> _Work order_: Within the records below is a range that opens at the line with "C4: 100pF (COM, IC2/XIN)" and closes at the line with "D1: LED green". Return that range word for word, both ends included, and only that range.

+ + + + +

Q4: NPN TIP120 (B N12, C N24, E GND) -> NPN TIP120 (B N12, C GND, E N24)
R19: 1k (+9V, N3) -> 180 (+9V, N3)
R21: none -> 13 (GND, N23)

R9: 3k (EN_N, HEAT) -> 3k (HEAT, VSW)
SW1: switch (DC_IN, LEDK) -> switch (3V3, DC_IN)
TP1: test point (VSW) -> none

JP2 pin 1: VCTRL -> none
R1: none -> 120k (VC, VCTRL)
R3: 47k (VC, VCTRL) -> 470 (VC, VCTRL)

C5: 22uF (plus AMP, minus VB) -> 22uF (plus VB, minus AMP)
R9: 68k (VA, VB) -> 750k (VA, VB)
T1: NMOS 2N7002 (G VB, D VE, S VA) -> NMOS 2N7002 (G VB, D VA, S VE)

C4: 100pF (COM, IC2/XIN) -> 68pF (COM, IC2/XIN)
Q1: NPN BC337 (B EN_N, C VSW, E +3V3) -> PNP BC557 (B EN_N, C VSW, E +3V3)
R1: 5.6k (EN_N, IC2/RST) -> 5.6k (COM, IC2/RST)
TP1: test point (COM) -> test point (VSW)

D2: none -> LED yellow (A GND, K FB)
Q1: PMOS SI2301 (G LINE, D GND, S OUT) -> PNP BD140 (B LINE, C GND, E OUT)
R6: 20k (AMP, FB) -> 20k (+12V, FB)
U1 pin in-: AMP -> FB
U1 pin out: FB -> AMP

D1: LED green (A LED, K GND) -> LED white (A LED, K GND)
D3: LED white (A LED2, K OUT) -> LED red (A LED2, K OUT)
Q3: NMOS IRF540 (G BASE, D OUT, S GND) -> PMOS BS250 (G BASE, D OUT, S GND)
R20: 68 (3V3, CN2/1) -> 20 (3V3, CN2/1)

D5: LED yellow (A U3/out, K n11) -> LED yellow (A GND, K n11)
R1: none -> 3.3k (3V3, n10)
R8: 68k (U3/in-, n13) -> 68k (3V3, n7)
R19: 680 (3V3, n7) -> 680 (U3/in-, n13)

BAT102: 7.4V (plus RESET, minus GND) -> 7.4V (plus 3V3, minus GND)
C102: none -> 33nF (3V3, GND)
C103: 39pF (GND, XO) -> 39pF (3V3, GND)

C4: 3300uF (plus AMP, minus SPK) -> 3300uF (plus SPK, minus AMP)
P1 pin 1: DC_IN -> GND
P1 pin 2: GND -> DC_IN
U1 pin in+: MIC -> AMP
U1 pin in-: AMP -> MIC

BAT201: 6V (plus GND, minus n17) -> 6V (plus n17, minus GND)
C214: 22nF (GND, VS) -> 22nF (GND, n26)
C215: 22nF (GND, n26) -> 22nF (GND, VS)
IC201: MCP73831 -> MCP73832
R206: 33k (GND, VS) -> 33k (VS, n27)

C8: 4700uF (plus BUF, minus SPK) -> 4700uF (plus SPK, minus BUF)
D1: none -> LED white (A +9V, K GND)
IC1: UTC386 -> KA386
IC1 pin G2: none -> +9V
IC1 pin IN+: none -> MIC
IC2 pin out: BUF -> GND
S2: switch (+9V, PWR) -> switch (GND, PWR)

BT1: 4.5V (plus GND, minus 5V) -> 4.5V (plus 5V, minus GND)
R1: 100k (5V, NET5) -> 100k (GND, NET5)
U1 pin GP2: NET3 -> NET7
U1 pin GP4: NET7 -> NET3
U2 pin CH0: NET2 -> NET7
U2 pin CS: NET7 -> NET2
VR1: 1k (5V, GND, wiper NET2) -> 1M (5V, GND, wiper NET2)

+ + + + +

> _Answer section_:
C4: 100pF (COM, IC2/XIN) -> 68pF (COM, IC2/XIN)
Q1: NPN BC337 (B EN_N, C VSW, E +3V3) -> PNP BC557 (B EN_N, C VSW, E +3V3)
R1: 5.6k (EN_N, IC2/RST) -> 5.6k (COM, IC2/RST)
TP1: test point (COM) -> test point (VSW)

D2: none -> LED yellow (A GND, K FB)
Q1: PMOS SI2301 (G LINE, D GND, S OUT) -> PNP BD140 (B LINE, C GND, E OUT)
R6: 20k (AMP, FB) -> 20k (+12V, FB)
U1 pin in-: AMP -> FB
U1 pin out: FB -> AMP

D1: LED green (A LED, K GND) -> LED white (A LED, K GND)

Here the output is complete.